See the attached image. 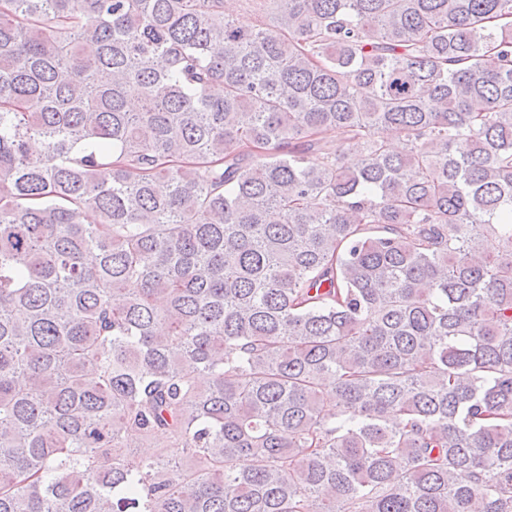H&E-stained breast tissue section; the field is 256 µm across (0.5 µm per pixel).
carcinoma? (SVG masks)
Listing matches in <instances>:
<instances>
[{
    "mask_svg": "<svg viewBox=\"0 0 512 512\" xmlns=\"http://www.w3.org/2000/svg\"><path fill=\"white\" fill-rule=\"evenodd\" d=\"M258 2L0 0V512H512V0Z\"/></svg>",
    "mask_w": 512,
    "mask_h": 512,
    "instance_id": "1",
    "label": "carcinoma"
}]
</instances>
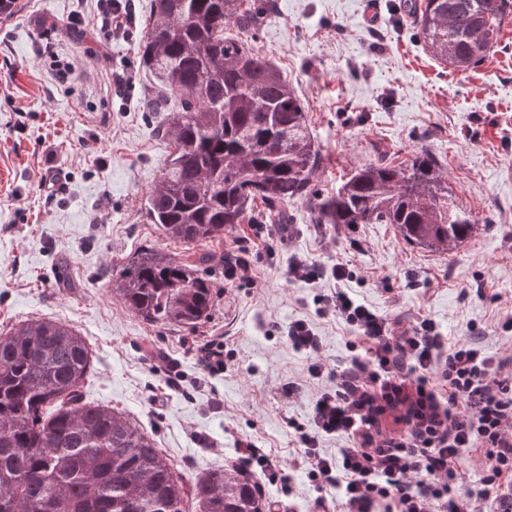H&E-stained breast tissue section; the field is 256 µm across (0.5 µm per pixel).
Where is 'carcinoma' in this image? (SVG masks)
Returning a JSON list of instances; mask_svg holds the SVG:
<instances>
[{
    "instance_id": "1",
    "label": "carcinoma",
    "mask_w": 512,
    "mask_h": 512,
    "mask_svg": "<svg viewBox=\"0 0 512 512\" xmlns=\"http://www.w3.org/2000/svg\"><path fill=\"white\" fill-rule=\"evenodd\" d=\"M141 61L180 109L161 128L172 150L144 199L147 223L185 245L224 235L252 213L288 223L282 206L309 200L320 163L306 108L280 70L229 25L257 30L254 0H151ZM424 47L466 70L498 43L512 0H413L405 5ZM320 224H392L403 240L448 253L476 224L452 201L425 146L403 165L380 159L350 171L315 204ZM206 253L181 260L147 247L122 268L119 300L150 324L193 330L212 311ZM92 368L83 336L32 319L0 334V512H263L256 486L233 466L186 483L126 414L82 400Z\"/></svg>"
}]
</instances>
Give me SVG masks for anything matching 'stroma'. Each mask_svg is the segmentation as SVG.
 <instances>
[{
    "label": "stroma",
    "instance_id": "obj_1",
    "mask_svg": "<svg viewBox=\"0 0 512 512\" xmlns=\"http://www.w3.org/2000/svg\"><path fill=\"white\" fill-rule=\"evenodd\" d=\"M19 2L0 20V164L13 170L0 190V334L34 318L74 327L94 359L84 402L137 420L185 478L233 464L234 436L254 435L287 475L267 485V500L308 512L318 495L294 429L309 425L319 383L282 332L307 320L332 368L351 358L352 332L315 315L313 290L281 279L293 258L349 264L345 289L381 314L410 326L432 320L447 341L474 340L492 357L512 351L500 328L512 311V16L486 59L463 72L423 49L403 0H272L255 33L227 28L279 66L303 99L322 157L316 197L359 165L398 164L423 145L477 224L440 254L408 245L391 224L318 223L312 202L293 200L287 233L254 241L272 253L250 287L224 283V251L241 228L190 249L143 215L170 151L158 127L179 106L171 97L164 111L145 110L154 92L141 63L150 0H127L108 39L100 26L110 0ZM66 62L75 72L63 81L56 67ZM147 246L179 259L211 255L214 307L191 334L232 339L226 372H204L184 344L190 333L142 321L113 294V278ZM160 353L182 391L155 369ZM291 381L299 390L283 397Z\"/></svg>",
    "mask_w": 512,
    "mask_h": 512
}]
</instances>
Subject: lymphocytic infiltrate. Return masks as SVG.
<instances>
[{"mask_svg": "<svg viewBox=\"0 0 512 512\" xmlns=\"http://www.w3.org/2000/svg\"><path fill=\"white\" fill-rule=\"evenodd\" d=\"M262 255L249 237L235 238L224 256V280L246 286L259 279ZM290 284L316 288V312L352 327L358 355L327 371L321 340L310 323L284 331L310 356V378H328L317 393L309 428L298 446L309 476L340 488L344 512H512V355L500 358L469 340L447 343L436 325H406L358 303L342 284L353 272L296 258L281 270ZM337 289L319 293L323 280ZM347 443L339 456L322 440ZM483 458L478 490L460 492L454 470L470 452Z\"/></svg>", "mask_w": 512, "mask_h": 512, "instance_id": "lymphocytic-infiltrate-1", "label": "lymphocytic infiltrate"}]
</instances>
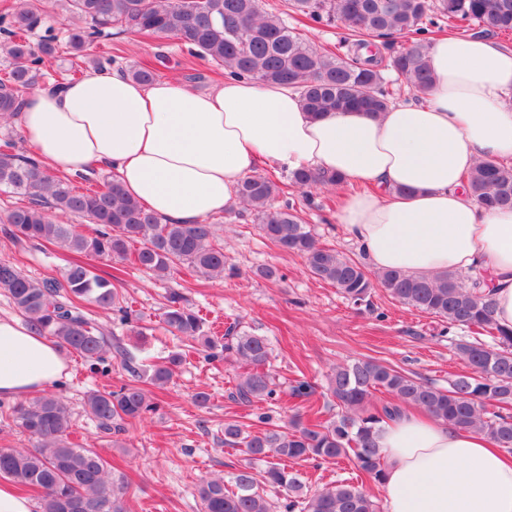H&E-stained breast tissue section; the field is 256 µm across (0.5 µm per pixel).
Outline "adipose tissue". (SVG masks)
<instances>
[{
  "instance_id": "1",
  "label": "adipose tissue",
  "mask_w": 512,
  "mask_h": 512,
  "mask_svg": "<svg viewBox=\"0 0 512 512\" xmlns=\"http://www.w3.org/2000/svg\"><path fill=\"white\" fill-rule=\"evenodd\" d=\"M430 91L373 116L314 117L294 87L228 79L193 91L96 70L24 98L14 122L46 173L99 166L159 217L197 224L238 205L264 166L312 168L358 185L336 222L371 265L412 275L489 278L495 318L512 328V208L485 210L464 174L512 165V49L484 37L432 42ZM66 362L24 319L0 315V401L58 383ZM386 512H512V457L486 436L413 412L377 434Z\"/></svg>"
}]
</instances>
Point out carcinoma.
<instances>
[{
    "label": "carcinoma",
    "mask_w": 512,
    "mask_h": 512,
    "mask_svg": "<svg viewBox=\"0 0 512 512\" xmlns=\"http://www.w3.org/2000/svg\"><path fill=\"white\" fill-rule=\"evenodd\" d=\"M81 24L60 38L47 16L32 0H14L0 14V33L7 37L8 70L0 80V120L20 110L21 91L36 85L45 63L57 57L61 45L88 54L110 29L133 36H172L197 55L224 68V76L251 78L295 87L303 108L314 114L359 109L370 114L393 103L391 81L404 84L416 96L433 83L426 35L441 22L475 25L483 33L512 31V0H285V10L266 12L259 0H67ZM305 19L316 25L344 26L349 31L340 54L318 51L288 23ZM37 34L33 43L29 36ZM414 35L407 47L389 57L390 80L376 58H362L357 48L371 47L375 38ZM0 151V189L27 198L8 210L3 223L17 240L58 246L70 254L55 277L34 279L16 261L0 260V291L40 334L63 351L74 353L91 367L107 362L114 351L106 329L90 317L88 307L112 310L131 321L123 296L109 278L96 274L88 257L132 259L158 277L186 264L201 276L224 280V245L213 225L170 224L128 196L118 180L98 188L82 175V185L52 179L33 156ZM467 189L485 210L512 207V167L480 162L466 176ZM338 180L315 169L291 173L289 186L261 173L246 178L240 202L253 213L264 236L284 252L300 255L309 273L335 286L355 305H370L372 290L384 288L395 301L415 307L448 323L477 328L494 344L460 342L458 354L470 372L439 388L427 380L372 359H358L332 368L329 393L335 417L321 421L298 415L283 429L272 414L250 417L251 423L224 422V443L245 449L251 461L264 463L254 473L246 465L233 476V487L221 478L196 486L201 512H380L363 484L338 480L319 490L308 489L303 476L281 465L283 460L349 459L369 480L384 477V457L376 434L381 425L407 408L417 409L458 430L487 436L512 454V330L494 317L492 287L487 281L442 273L431 278L397 270L370 273L355 260L320 245L293 207L276 208L274 199L288 187L311 189ZM60 216H74L95 225L88 234ZM139 244L135 250L133 244ZM163 319L170 331L189 341L203 339L224 357L248 367L231 398L245 406L274 401L278 394L267 369L270 351L264 336L241 332L231 325L220 343L203 334L204 321L171 292ZM186 353L176 352L138 366L124 362L137 379L161 389L173 377ZM84 412L99 430L114 436L143 422L156 409L149 392L138 384L92 390L83 399ZM11 420L32 441L30 448H0V477L25 492L37 494V512H128L130 485L112 476L111 465L95 448L70 439L72 412L55 393L9 408ZM280 488L284 497L271 505L263 487Z\"/></svg>",
    "instance_id": "obj_1"
}]
</instances>
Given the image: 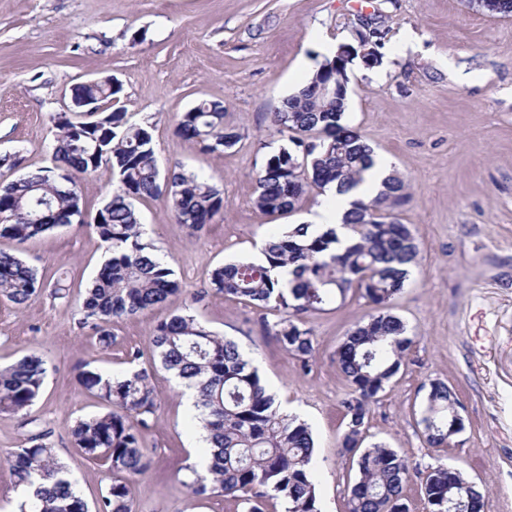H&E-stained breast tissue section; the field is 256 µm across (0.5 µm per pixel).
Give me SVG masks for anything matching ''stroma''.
<instances>
[{
	"label": "stroma",
	"mask_w": 512,
	"mask_h": 512,
	"mask_svg": "<svg viewBox=\"0 0 512 512\" xmlns=\"http://www.w3.org/2000/svg\"><path fill=\"white\" fill-rule=\"evenodd\" d=\"M377 10L387 31L381 62L348 64L346 121L409 179L412 198L398 216L421 253L395 302L415 341L371 404L364 435L428 463L427 392L432 381L447 383L463 406L465 430L439 459L485 489L483 512H512V17L475 11L468 0H0V154L22 158L20 167H0V183L50 165L51 116L68 111L73 84L112 77L123 85L120 108L151 123L161 169L203 174L224 196L223 211L195 234L176 223L163 199L135 200L146 239L170 259L180 291L113 323L107 350L80 323L106 258L93 228L75 223L21 246L0 239V249L45 283L25 306L0 301V363L30 351L45 359L44 390L29 414L50 431L88 503L109 473L72 446L69 431L102 405L75 384L73 368L119 373L127 351L137 349L159 401L144 436L153 465L135 484V512H247L232 498L196 501L184 485L200 447L149 333L172 315L192 314L236 341L278 405L309 424L319 506L348 512L356 462L340 455L339 439L351 388L336 350L369 313L366 299L354 292L306 319L314 352L304 363L265 329L279 312L209 291L208 273L236 258H260L276 228L305 223L316 210L314 191L280 216L253 204L264 156L283 144L269 114L320 65L324 44L349 42L359 17ZM406 37L415 48L398 53ZM202 99L223 103L225 125L241 135L223 155L202 153L174 133L180 114ZM60 278L64 298L51 293Z\"/></svg>",
	"instance_id": "35a3bbf8"
}]
</instances>
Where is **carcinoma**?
<instances>
[{
  "label": "carcinoma",
  "instance_id": "obj_1",
  "mask_svg": "<svg viewBox=\"0 0 512 512\" xmlns=\"http://www.w3.org/2000/svg\"><path fill=\"white\" fill-rule=\"evenodd\" d=\"M471 3L491 15L512 12V0ZM356 36L378 56L385 38L382 26L373 22ZM345 80L346 67L327 58L270 114L275 133L288 138L294 148L266 156L253 199L260 211L291 212L312 189L334 185L345 193L364 183L375 154L360 132L344 121L347 89L313 99L320 83ZM122 91L120 83L107 79L77 84L71 95L109 103L119 100ZM52 120L53 164L0 184V238L22 244L57 228V221L72 223L83 214L76 175L109 172L112 195L97 210L93 225L109 257L89 289L80 319L98 343L109 348L113 322L151 310L180 291L174 270L143 242L145 230L133 201L163 196L177 223L199 232L224 209V198L195 173L161 172L151 124L120 108L89 115L60 112ZM175 134L218 155L241 139L224 125V106L217 101H202L182 113ZM409 187V180L394 172L374 197L356 202L344 220L345 244L334 228L321 232L311 224H292L269 237L264 263L240 259L209 272L213 291L279 311V320L264 327H272L282 348L303 362L314 349L310 331L304 328L306 315L323 312L337 300L345 302L354 288L373 306L336 351V366L352 388L343 401L351 431L340 438L342 452L361 447L370 404L400 370L413 344L404 321L392 311L420 255L409 225L395 214L409 202ZM285 269L292 275L286 285L280 278ZM42 289L35 269L0 250L1 300L23 306ZM150 344L163 369L197 390L199 414L188 426L201 423L210 447L205 449L204 471L190 468L186 486L192 496L241 498L250 504V512H321L310 427L280 412L257 368L244 360L234 341L210 331L193 315L178 314L152 329ZM138 359L139 351L128 352L129 368L117 374L85 365L74 368L75 383L103 403L102 411L79 419L70 431L75 448L108 464L109 484L95 512H133L135 482L151 468L143 436L151 428L158 394L150 373L137 368ZM46 377V362L36 353L0 367V415L32 423L28 413ZM458 404L447 384L430 385L422 418L427 452L447 447L456 436L450 408ZM47 438L44 431L29 435L25 446L6 459L15 484L27 489L20 512H90ZM413 475L420 481L427 512H482L484 493L476 485L466 490L469 480L461 472L450 481L448 464L414 465L383 443L364 448L360 456L349 512H401Z\"/></svg>",
  "mask_w": 512,
  "mask_h": 512
}]
</instances>
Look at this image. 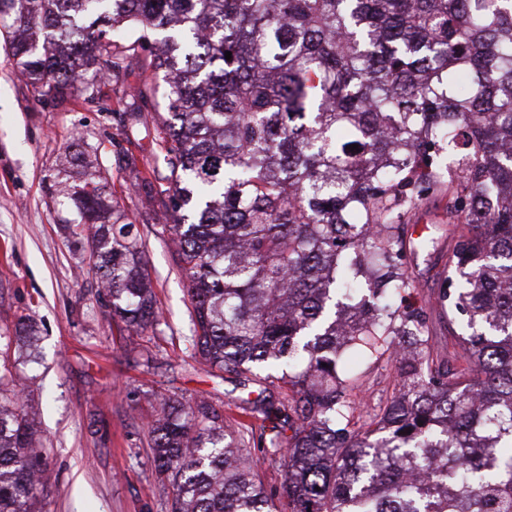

————

→ **DIRECTIONS**: Select the lines from the entries that include the word "matching".

→ **EXERCISE RESULT**:
Give me SVG masks for anything matching 'stroma'. Each mask_svg is the segmentation as SVG.
Give me SVG masks for anything matching ''stroma''.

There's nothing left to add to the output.